> EXERCISE DESCRIPTION: Go through the records, and copy each line in which the string "regalo" is present.

(Spatial reasoning data)
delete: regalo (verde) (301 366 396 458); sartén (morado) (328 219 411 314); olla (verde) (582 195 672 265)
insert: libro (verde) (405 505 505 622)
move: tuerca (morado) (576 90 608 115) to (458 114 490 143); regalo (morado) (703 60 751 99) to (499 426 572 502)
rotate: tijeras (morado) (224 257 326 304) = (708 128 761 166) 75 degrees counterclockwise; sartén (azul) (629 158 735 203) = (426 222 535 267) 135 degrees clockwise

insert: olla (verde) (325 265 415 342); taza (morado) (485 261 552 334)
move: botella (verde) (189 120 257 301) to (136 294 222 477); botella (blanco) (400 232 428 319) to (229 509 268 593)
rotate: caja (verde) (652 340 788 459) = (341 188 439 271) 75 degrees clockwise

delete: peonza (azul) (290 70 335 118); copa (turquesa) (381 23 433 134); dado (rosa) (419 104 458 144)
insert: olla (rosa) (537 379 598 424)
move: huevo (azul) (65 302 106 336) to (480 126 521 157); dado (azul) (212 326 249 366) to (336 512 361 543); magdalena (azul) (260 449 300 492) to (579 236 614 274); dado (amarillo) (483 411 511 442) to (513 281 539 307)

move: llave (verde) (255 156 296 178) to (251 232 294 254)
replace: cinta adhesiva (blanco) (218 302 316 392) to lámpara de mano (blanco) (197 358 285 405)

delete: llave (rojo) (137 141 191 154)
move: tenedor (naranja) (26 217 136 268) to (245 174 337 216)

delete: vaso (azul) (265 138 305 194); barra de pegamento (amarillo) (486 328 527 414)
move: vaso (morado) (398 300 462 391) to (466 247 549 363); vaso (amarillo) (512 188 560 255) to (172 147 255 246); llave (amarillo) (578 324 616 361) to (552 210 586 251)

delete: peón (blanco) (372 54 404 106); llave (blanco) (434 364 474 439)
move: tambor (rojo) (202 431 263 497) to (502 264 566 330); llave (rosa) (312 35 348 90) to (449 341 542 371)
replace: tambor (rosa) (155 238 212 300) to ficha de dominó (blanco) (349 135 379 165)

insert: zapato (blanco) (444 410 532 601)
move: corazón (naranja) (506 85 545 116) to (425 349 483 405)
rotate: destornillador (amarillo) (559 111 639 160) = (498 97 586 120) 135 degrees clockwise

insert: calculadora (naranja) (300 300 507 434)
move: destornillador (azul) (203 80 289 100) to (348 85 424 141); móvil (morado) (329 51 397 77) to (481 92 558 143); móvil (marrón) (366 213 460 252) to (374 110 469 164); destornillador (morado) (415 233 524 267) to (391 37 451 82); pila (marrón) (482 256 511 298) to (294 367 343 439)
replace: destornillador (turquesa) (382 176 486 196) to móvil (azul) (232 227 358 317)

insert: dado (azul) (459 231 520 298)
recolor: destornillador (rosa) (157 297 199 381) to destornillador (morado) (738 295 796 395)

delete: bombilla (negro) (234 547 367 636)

> EXERCISE SOLUTION:
delete: regalo (verde) (301 366 396 458); sartén (morado) (328 219 411 314); olla (verde) (582 195 672 265)
move: tuerca (morado) (576 90 608 115) to (458 114 490 143); regalo (morado) (703 60 751 99) to (499 426 572 502)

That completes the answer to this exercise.